■ PROBLEM TO SOLVE
How many of the lines in the material underneath include the string "green"? State the number only.

■ MATERIAL PROVIDED
▼
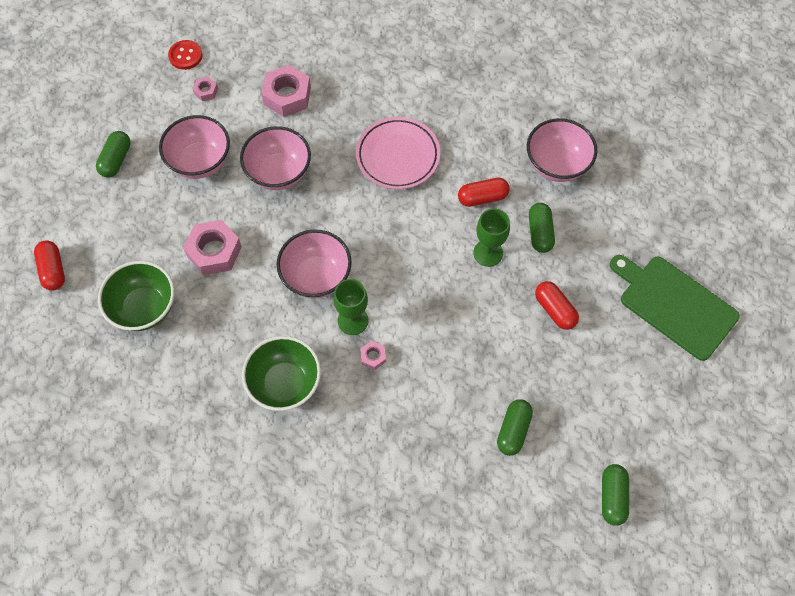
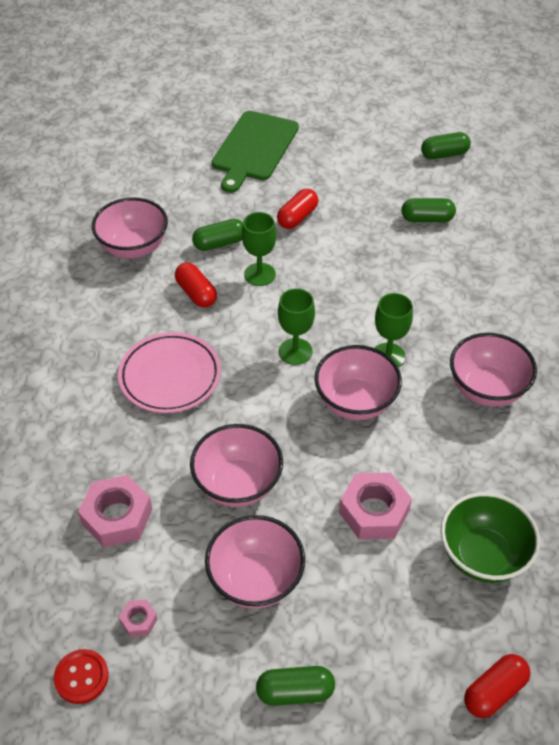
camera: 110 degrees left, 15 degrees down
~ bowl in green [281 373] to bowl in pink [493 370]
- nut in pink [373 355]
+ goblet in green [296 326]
▲
■ RESPONSE TO THIS TASK
2